**RECORDS SHOWN**
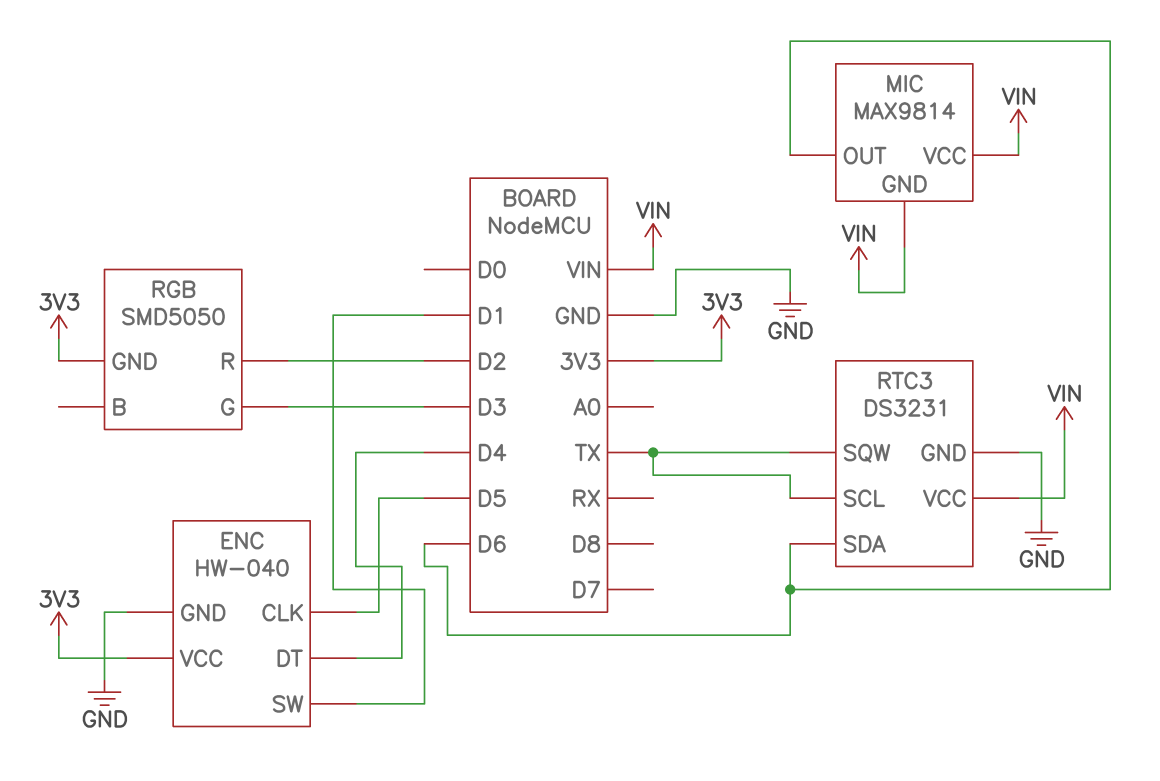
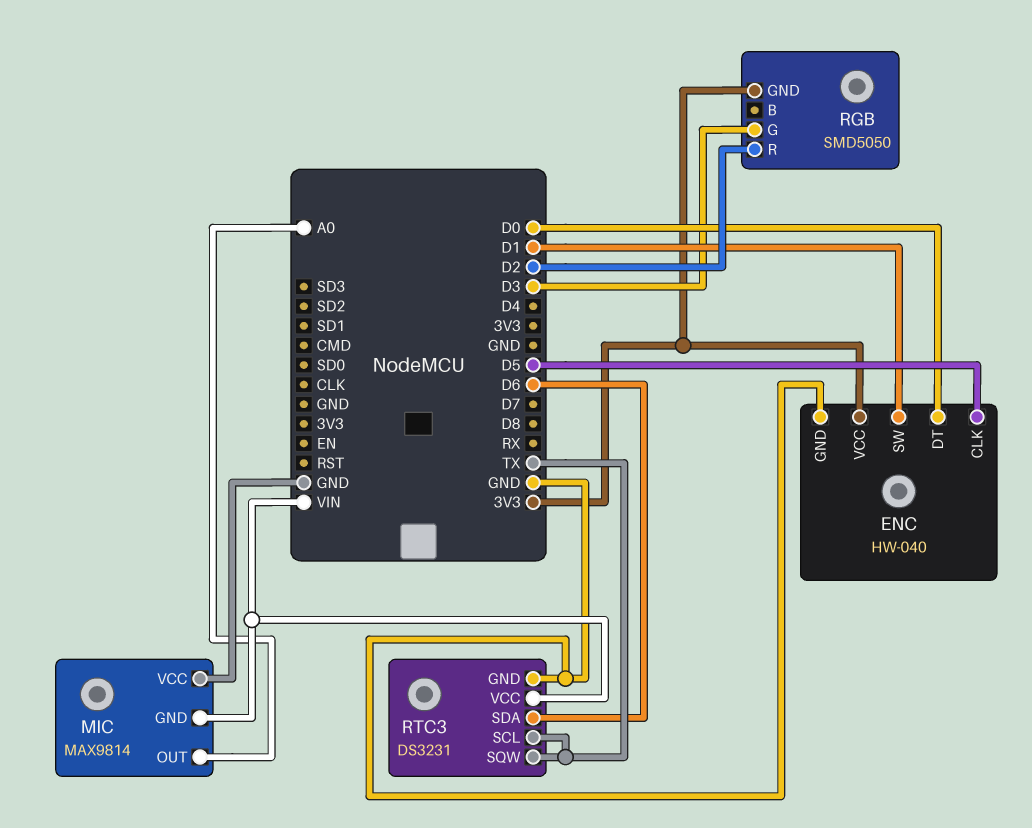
ENC pin DT: D4 -> D0
MIC pin OUT: D6 -> A0
MIC pin VCC: VIN -> GND

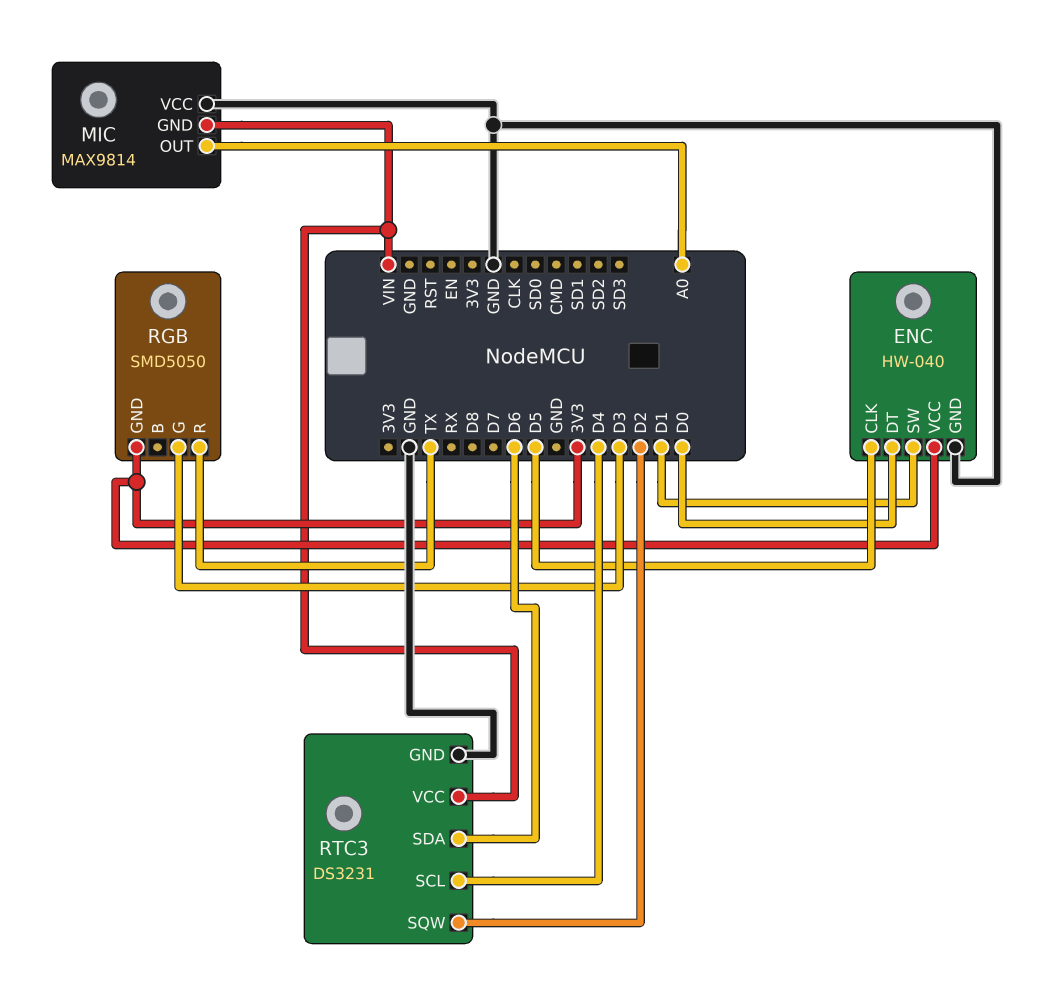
RGB pin R: D2 -> TX
RTC3 pin SCL: TX -> D4
RTC3 pin SQW: TX -> D2

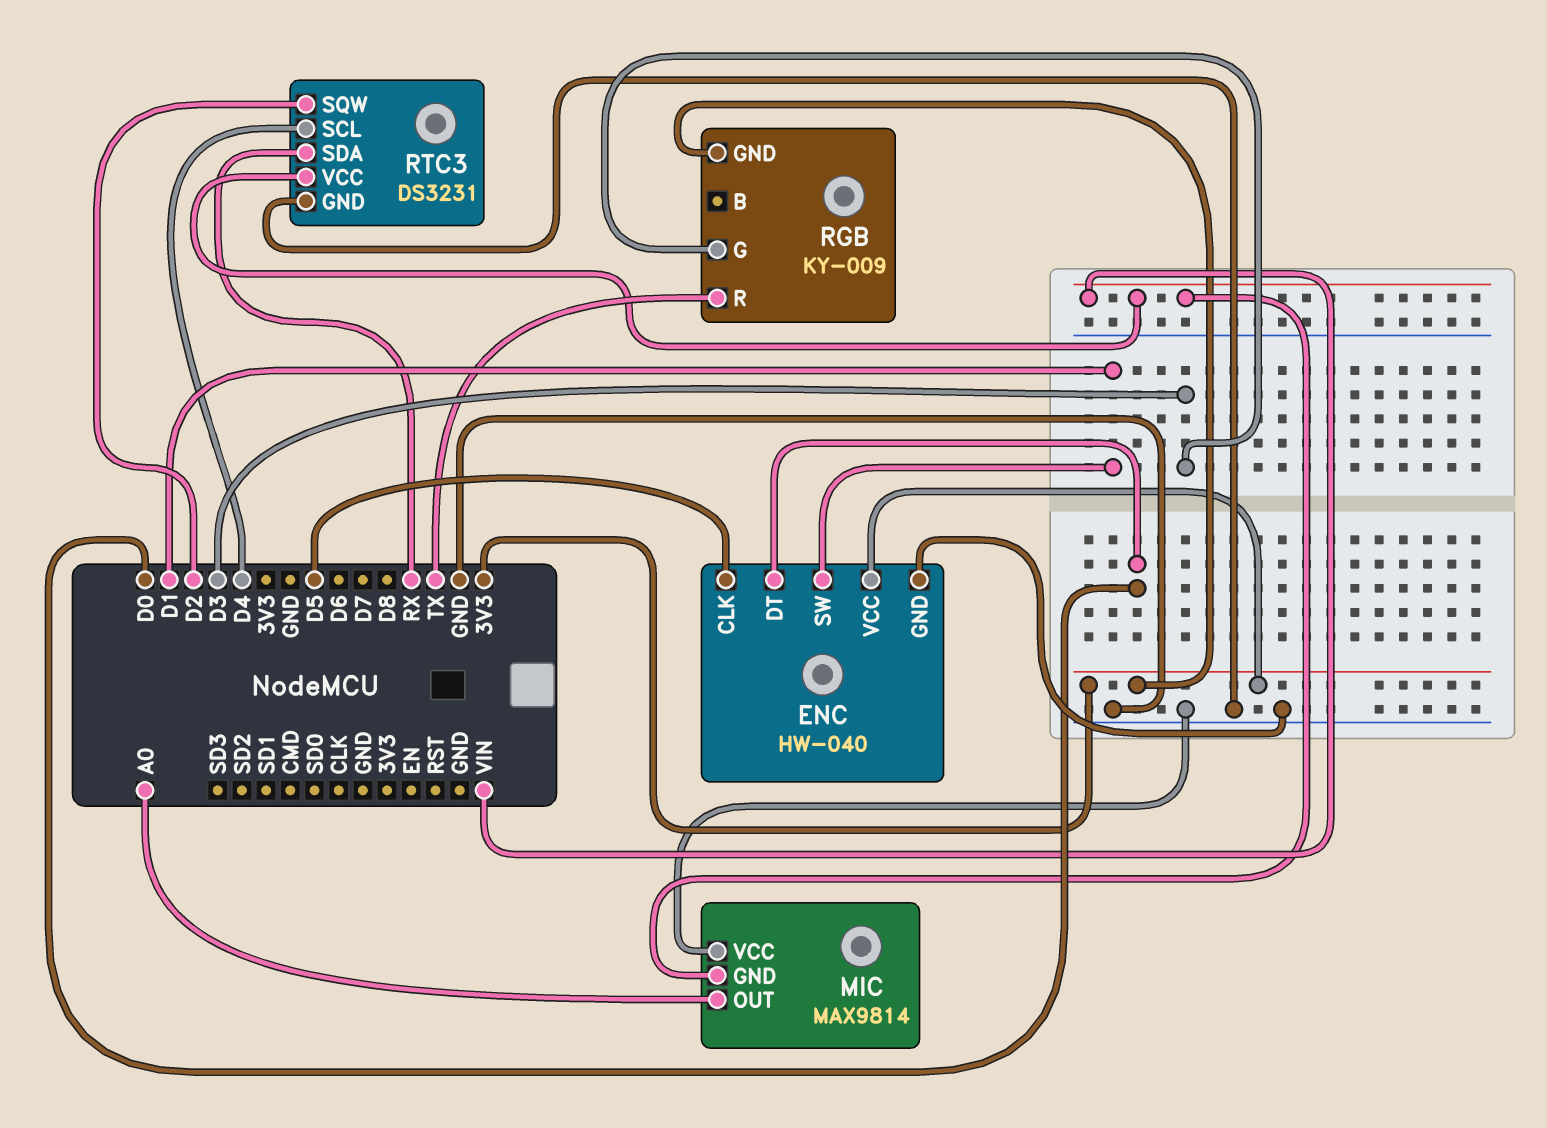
RGB: SMD5050 -> KY-009
RTC3 pin SDA: D6 -> RX

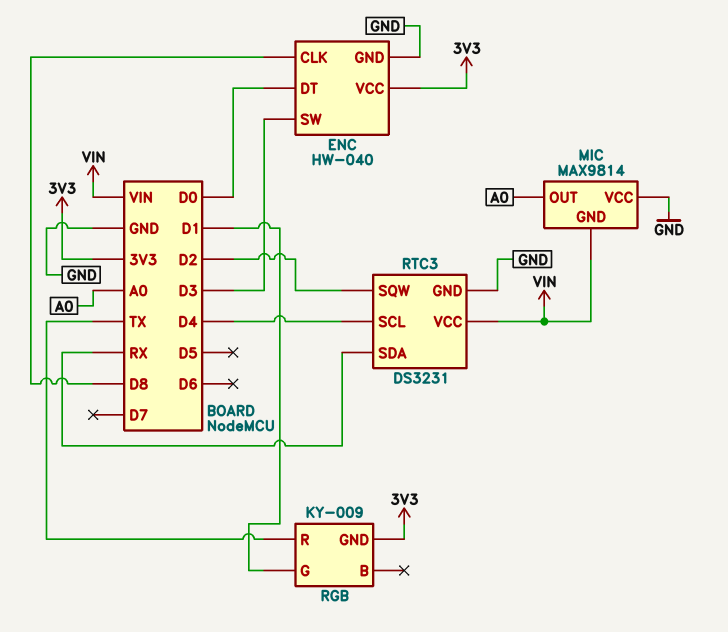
ENC pin CLK: D5 -> D8
ENC pin SW: D1 -> D3
RGB pin G: D3 -> D1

**EXERCISE PROMPT**
Give an exact copy of the listing, without its pictures.

**FINISHED EXERCISE**
ENC pin DT: D4 -> D0
MIC pin OUT: D6 -> A0
MIC pin VCC: VIN -> GND

RGB pin R: D2 -> TX
RTC3 pin SCL: TX -> D4
RTC3 pin SQW: TX -> D2

RGB: SMD5050 -> KY-009
RTC3 pin SDA: D6 -> RX

ENC pin CLK: D5 -> D8
ENC pin SW: D1 -> D3
RGB pin G: D3 -> D1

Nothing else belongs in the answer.